### EXERCISE
Report each line of the data that includes the word "bottom".

### STORED DATA
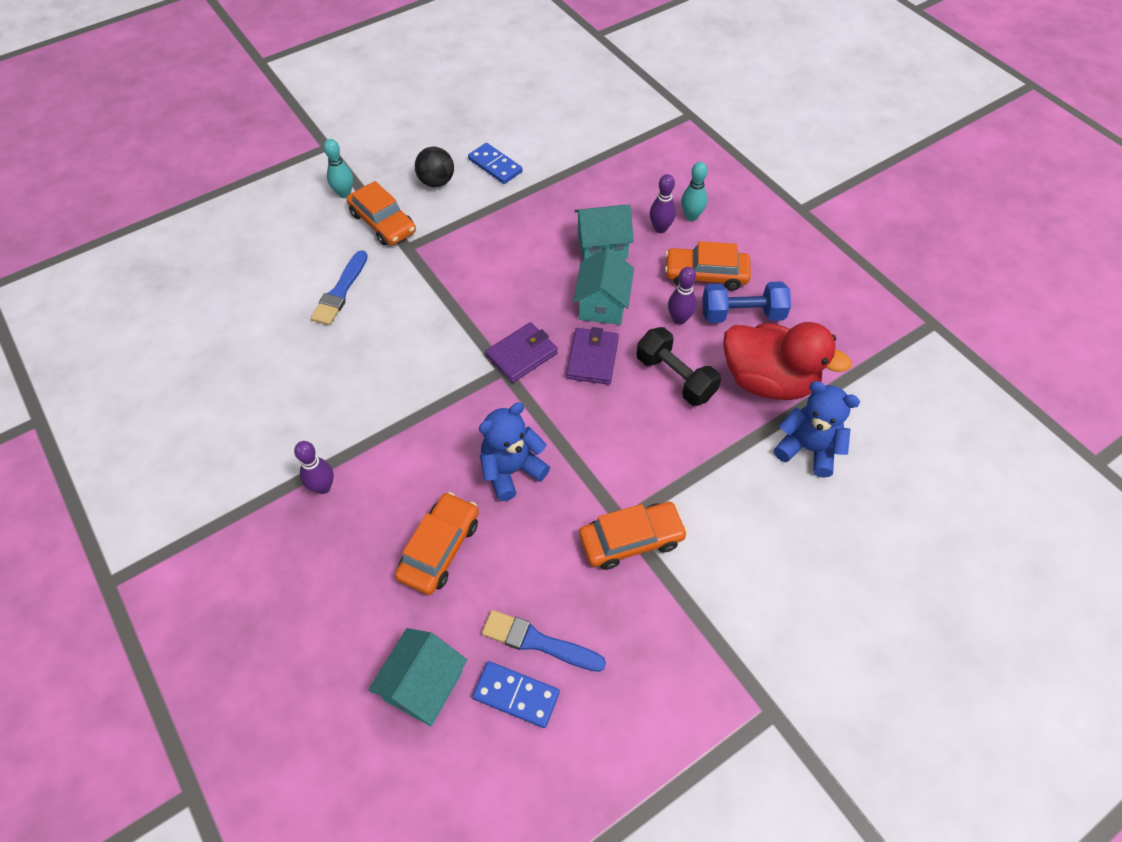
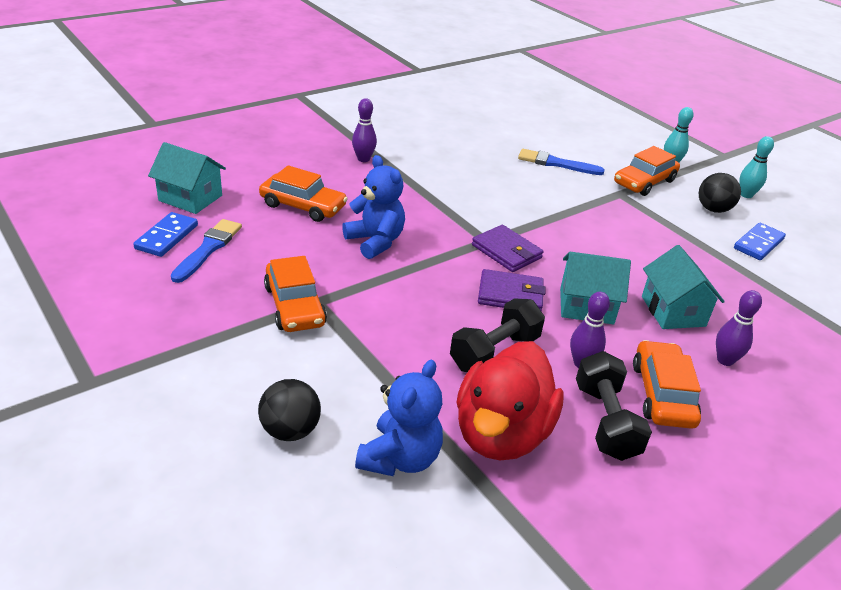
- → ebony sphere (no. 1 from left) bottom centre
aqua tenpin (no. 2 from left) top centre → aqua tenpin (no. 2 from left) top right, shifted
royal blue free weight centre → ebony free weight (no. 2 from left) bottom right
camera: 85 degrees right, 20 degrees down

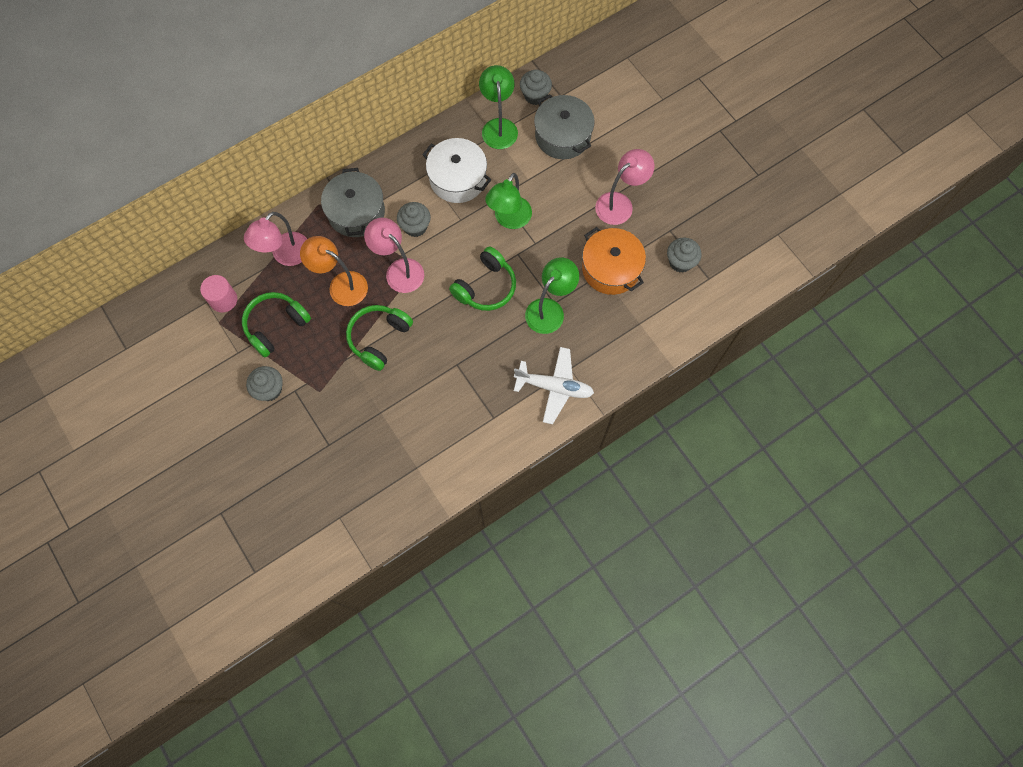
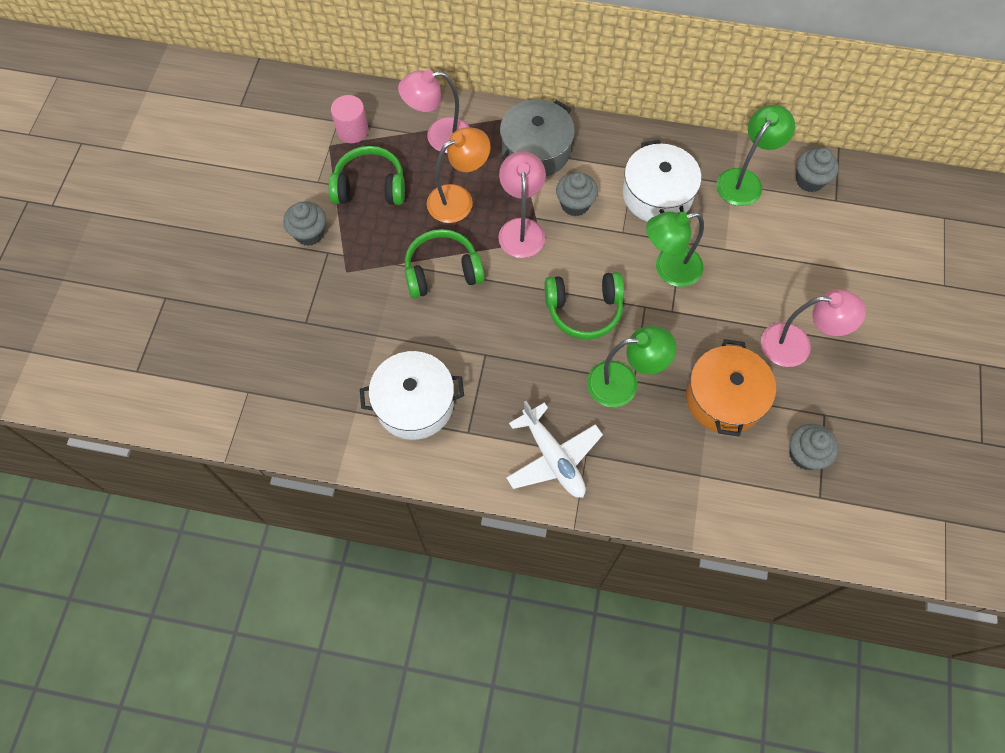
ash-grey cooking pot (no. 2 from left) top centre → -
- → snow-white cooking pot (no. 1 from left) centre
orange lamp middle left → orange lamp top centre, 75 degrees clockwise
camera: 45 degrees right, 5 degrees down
==
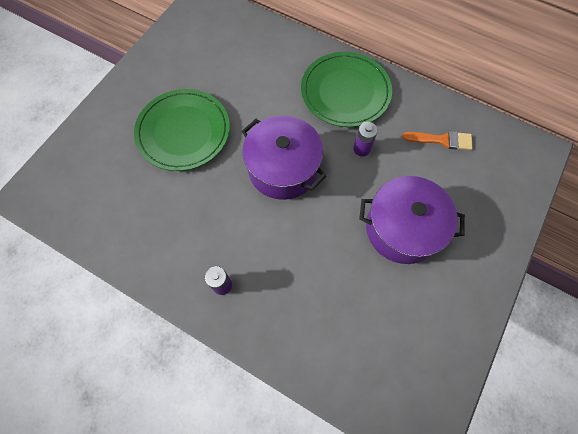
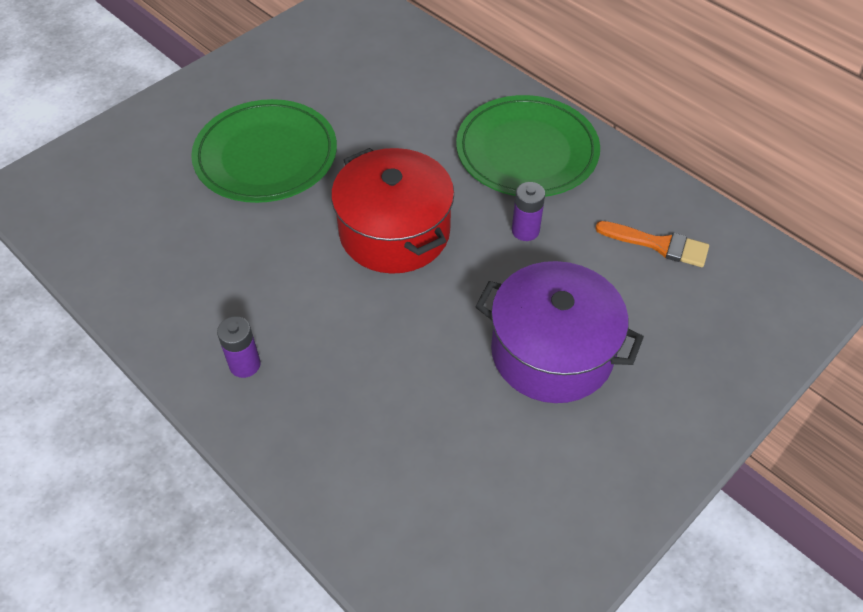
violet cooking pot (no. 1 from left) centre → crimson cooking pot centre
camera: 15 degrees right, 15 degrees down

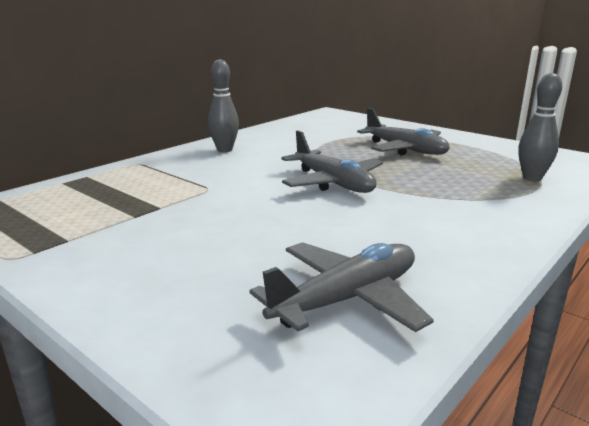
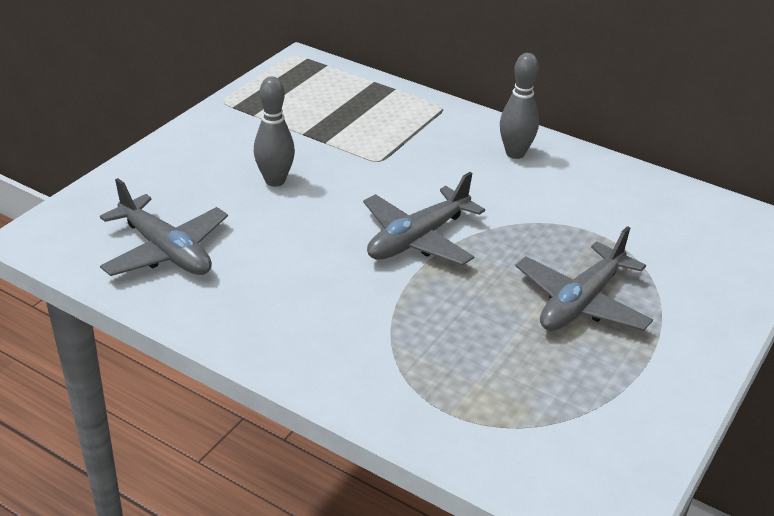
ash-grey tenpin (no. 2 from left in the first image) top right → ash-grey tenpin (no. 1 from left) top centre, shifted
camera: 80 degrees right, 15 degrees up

### YOUR RESPONSE
- → ebony sphere (no. 1 from left) bottom centre
royal blue free weight centre → ebony free weight (no. 2 from left) bottom right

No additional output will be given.